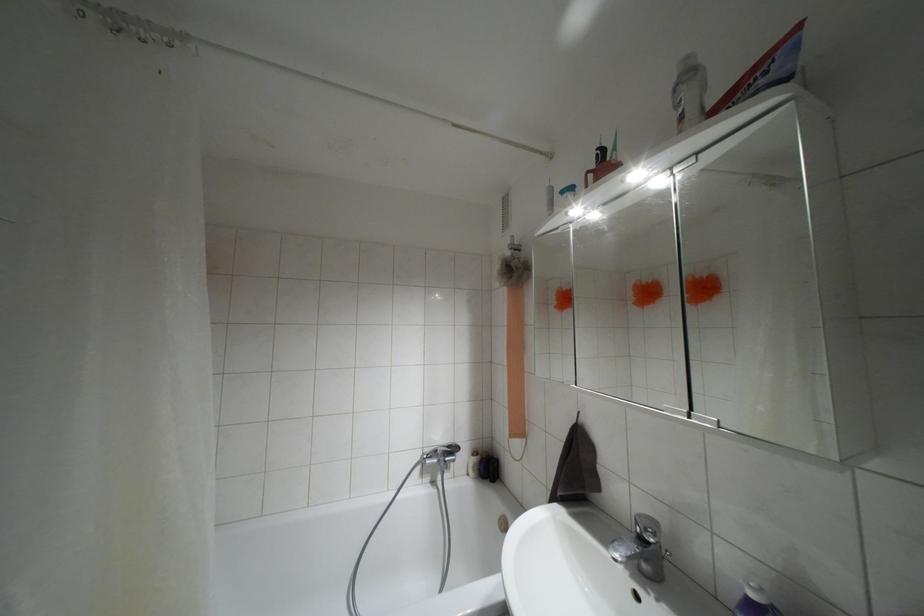
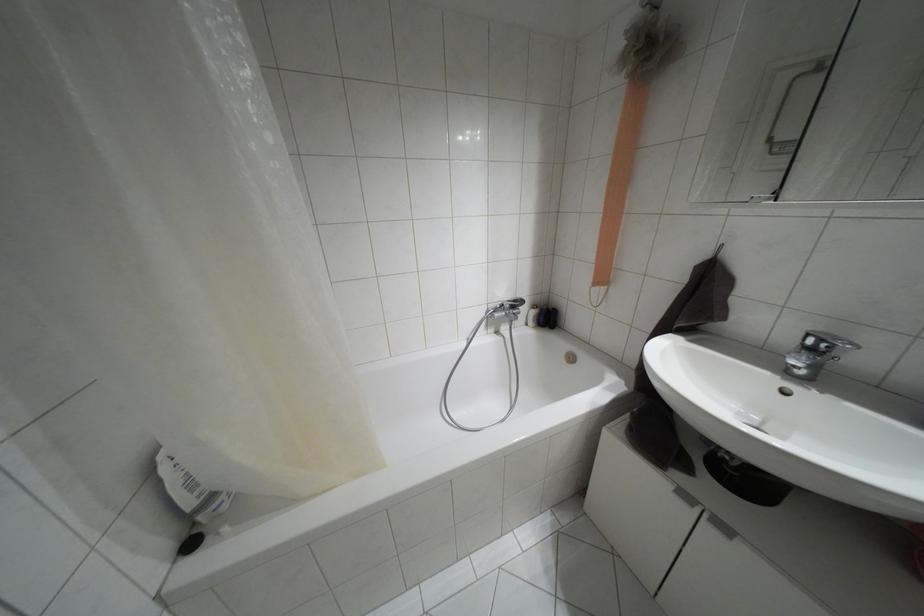
Question: How did the camera likely rotate?

Choices:
 (A) Left
 (B) Right
 (C) Up
 (D) Down

Answer: (D)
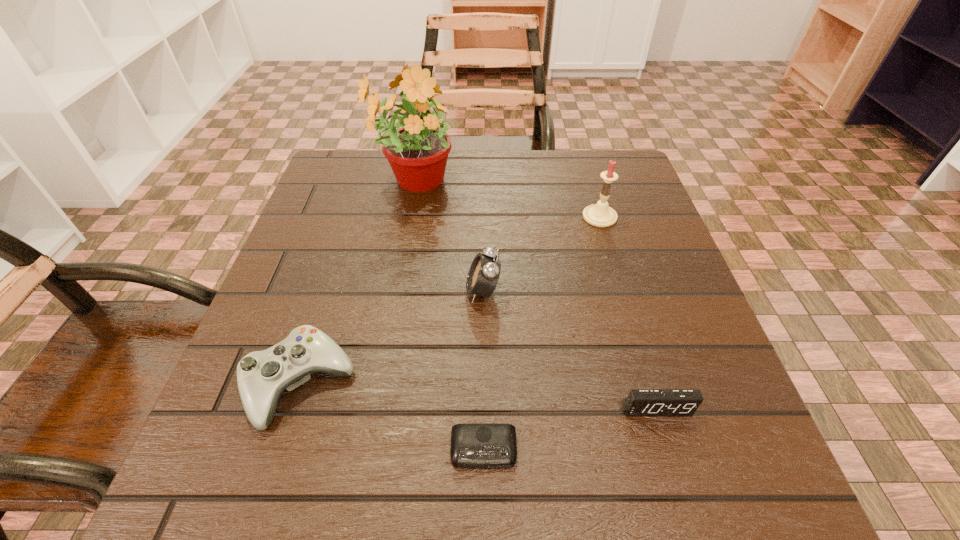
Where is `object that ranks as the fifth closest to the second tallest alarm clock`? The width and height of the screenshot is (960, 540). object that ranks as the fifth closest to the second tallest alarm clock is located at coordinates (417, 152).

Select which object is the fourth closest to the candle. Please provide its 2D coordinates. Your answer should be formatted as a tuple, i.e. [(x, y)], where the tuple contains the x and y coordinates of a point satisfying the conditions above.

[(473, 445)]

Point out which alarm clock is positioned as the nearest to the candle. Please provide its 2D coordinates. Your answer should be formatted as a tuple, i.e. [(x, y)], where the tuple contains the x and y coordinates of a point satisfying the conditions above.

[(484, 272)]

The height and width of the screenshot is (540, 960). Find the location of `alarm clock that is the second nearest to the farthest alarm clock`. alarm clock that is the second nearest to the farthest alarm clock is located at coordinates (640, 402).

Find the location of a particular element. Image resolution: width=960 pixels, height=540 pixels. vacant point that satisfies the following two spatial constraints: 1. on the back side of the control; 2. on the left side of the flowerpot is located at coordinates (365, 181).

At what (x,y) coordinates should I click in order to perform the action: click on free spot that satisfies the following two spatial constraints: 1. on the back side of the control; 2. on the right side of the tallest object. Please return your answer as a coordinate pair (x, y). The height and width of the screenshot is (540, 960). Looking at the image, I should click on tap(365, 181).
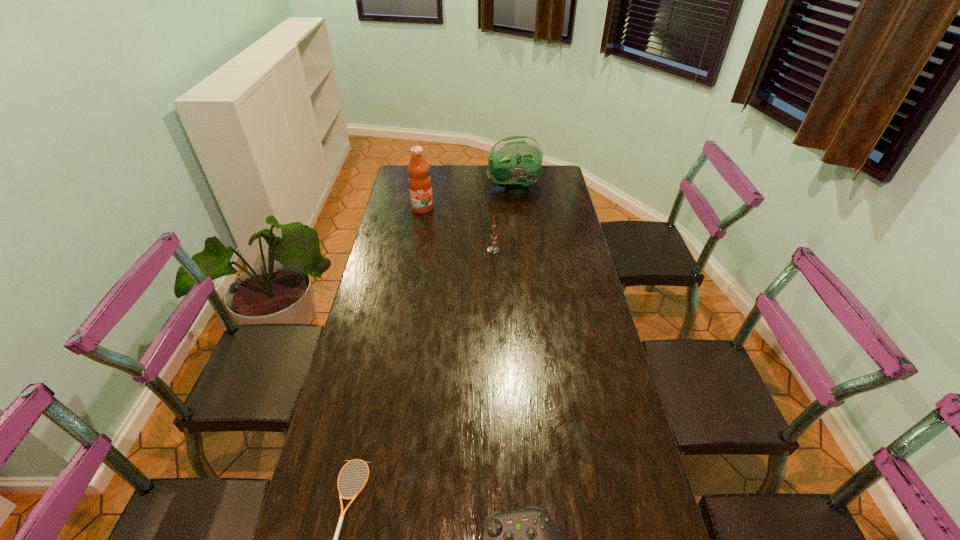
The width and height of the screenshot is (960, 540). Identify the location of unoccupied area between the second farthest object and the football helmet. (468, 199).

This screenshot has height=540, width=960. In order to click on object that is the third closest to the second shortest object in this screenshot , I will do `click(420, 187)`.

Locate an element on the screen. The width and height of the screenshot is (960, 540). object that stands as the fourth closest to the fourth tallest object is located at coordinates (515, 162).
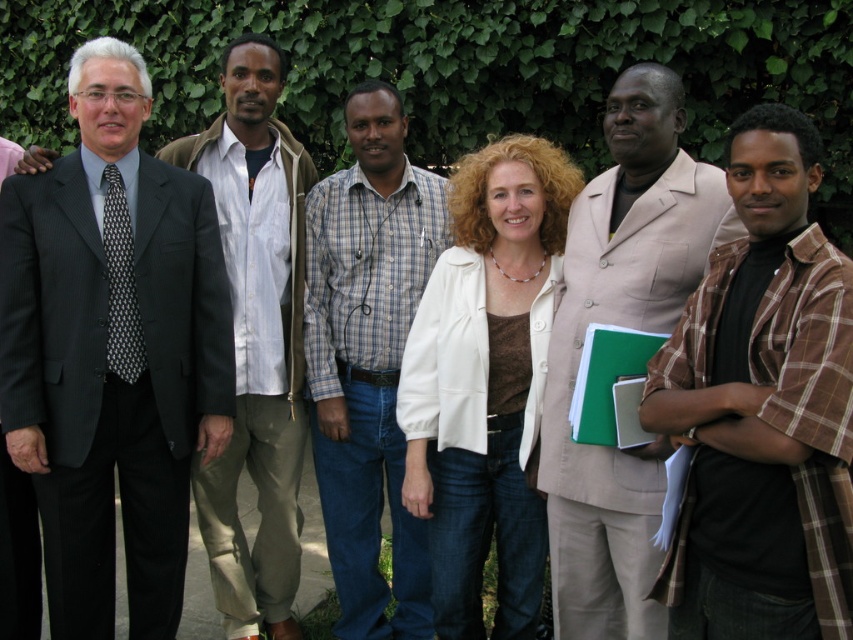
Is dark gray suit at left in front of plaid shirt at center?

That is True.

Who is positioned more to the left, dark gray suit at left or plaid shirt at center?

From the viewer's perspective, dark gray suit at left appears more on the left side.

You are a GUI agent. You are given a task and a screenshot of the screen. Output one action in this format:
    pyautogui.click(x=<x>, y=<y>)
    Task: Click on the dark gray suit at left
    The height and width of the screenshot is (640, 853).
    Given the screenshot: What is the action you would take?
    (x=112, y=352)

Between white leather jacket at center and beige fabric suit at center, which one appears on the right side from the viewer's perspective?

Positioned to the right is beige fabric suit at center.

Does white leather jacket at center have a smaller size compared to beige fabric suit at center?

Correct, white leather jacket at center occupies less space than beige fabric suit at center.

Measure the distance between point (480,365) and camera.

A distance of 3.84 meters exists between point (480,365) and camera.

You are a GUI agent. You are given a task and a screenshot of the screen. Output one action in this format:
    pyautogui.click(x=<x>, y=<y>)
    Task: Click on the white leather jacket at center
    This screenshot has width=853, height=640.
    Given the screenshot: What is the action you would take?
    pyautogui.click(x=485, y=381)

Does brown plaid shirt at center come in front of white leather jacket at center?

Yes, it is in front of white leather jacket at center.

Can you confirm if brown plaid shirt at center is shorter than white leather jacket at center?

Indeed, brown plaid shirt at center has a lesser height compared to white leather jacket at center.

Which is in front, point (850, 292) or point (531, 442)?

Point (850, 292) is in front.

You are a GUI agent. You are given a task and a screenshot of the screen. Output one action in this format:
    pyautogui.click(x=<x>, y=<y>)
    Task: Click on the brown plaid shirt at center
    The image size is (853, 640).
    Given the screenshot: What is the action you would take?
    pyautogui.click(x=762, y=408)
※ ※ ※
[Task directions]: Update the lines above by replacing every instance of "white leather jacket" with "black denim jacket" and leaving all other text unchanged. Omit the pictures from your answer.

[Output below]:
Question: How did the camera likely rotate?

Choices:
 (A) Left
 (B) Right
 (C) Up
 (D) Down

Answer: (D)
Where is `object that ranks as the fifth closest to the second tallest alarm clock`? The width and height of the screenshot is (960, 540). object that ranks as the fifth closest to the second tallest alarm clock is located at coordinates (417, 152).

Select which object is the fourth closest to the candle. Please provide its 2D coordinates. Your answer should be formatted as a tuple, i.e. [(x, y)], where the tuple contains the x and y coordinates of a point satisfying the conditions above.

[(473, 445)]

Point out which alarm clock is positioned as the nearest to the candle. Please provide its 2D coordinates. Your answer should be formatted as a tuple, i.e. [(x, y)], where the tuple contains the x and y coordinates of a point satisfying the conditions above.

[(484, 272)]

The height and width of the screenshot is (540, 960). Find the location of `alarm clock that is the second nearest to the farthest alarm clock`. alarm clock that is the second nearest to the farthest alarm clock is located at coordinates (640, 402).

Find the location of a particular element. Image resolution: width=960 pixels, height=540 pixels. vacant point that satisfies the following two spatial constraints: 1. on the back side of the control; 2. on the left side of the flowerpot is located at coordinates (365, 181).

At what (x,y) coordinates should I click in order to perform the action: click on free spot that satisfies the following two spatial constraints: 1. on the back side of the control; 2. on the right side of the tallest object. Please return your answer as a coordinate pair (x, y). The height and width of the screenshot is (540, 960). Looking at the image, I should click on tap(365, 181).
The width and height of the screenshot is (960, 540). Identify the location of unoccupied area between the second farthest object and the football helmet. (468, 199).

This screenshot has height=540, width=960. In order to click on object that is the third closest to the second shortest object in this screenshot , I will do `click(420, 187)`.

Locate an element on the screen. The width and height of the screenshot is (960, 540). object that stands as the fourth closest to the fourth tallest object is located at coordinates (515, 162).
Is dark gray suit at left in front of plaid shirt at center?

That is True.

Who is positioned more to the left, dark gray suit at left or plaid shirt at center?

From the viewer's perspective, dark gray suit at left appears more on the left side.

You are a GUI agent. You are given a task and a screenshot of the screen. Output one action in this format:
    pyautogui.click(x=<x>, y=<y>)
    Task: Click on the dark gray suit at left
    The height and width of the screenshot is (640, 853).
    Given the screenshot: What is the action you would take?
    (x=112, y=352)

Between black denim jacket at center and beige fabric suit at center, which one appears on the right side from the viewer's perspective?

Positioned to the right is beige fabric suit at center.

Does black denim jacket at center have a smaller size compared to beige fabric suit at center?

Correct, black denim jacket at center occupies less space than beige fabric suit at center.

Measure the distance between point (480,365) and camera.

A distance of 3.84 meters exists between point (480,365) and camera.

You are a GUI agent. You are given a task and a screenshot of the screen. Output one action in this format:
    pyautogui.click(x=<x>, y=<y>)
    Task: Click on the black denim jacket at center
    This screenshot has width=853, height=640.
    Given the screenshot: What is the action you would take?
    pyautogui.click(x=485, y=381)

Does brown plaid shirt at center come in front of black denim jacket at center?

Yes, it is in front of black denim jacket at center.

Can you confirm if brown plaid shirt at center is shorter than black denim jacket at center?

Indeed, brown plaid shirt at center has a lesser height compared to black denim jacket at center.

Which is in front, point (850, 292) or point (531, 442)?

Point (850, 292) is in front.

You are a GUI agent. You are given a task and a screenshot of the screen. Output one action in this format:
    pyautogui.click(x=<x>, y=<y>)
    Task: Click on the brown plaid shirt at center
    The image size is (853, 640).
    Given the screenshot: What is the action you would take?
    pyautogui.click(x=762, y=408)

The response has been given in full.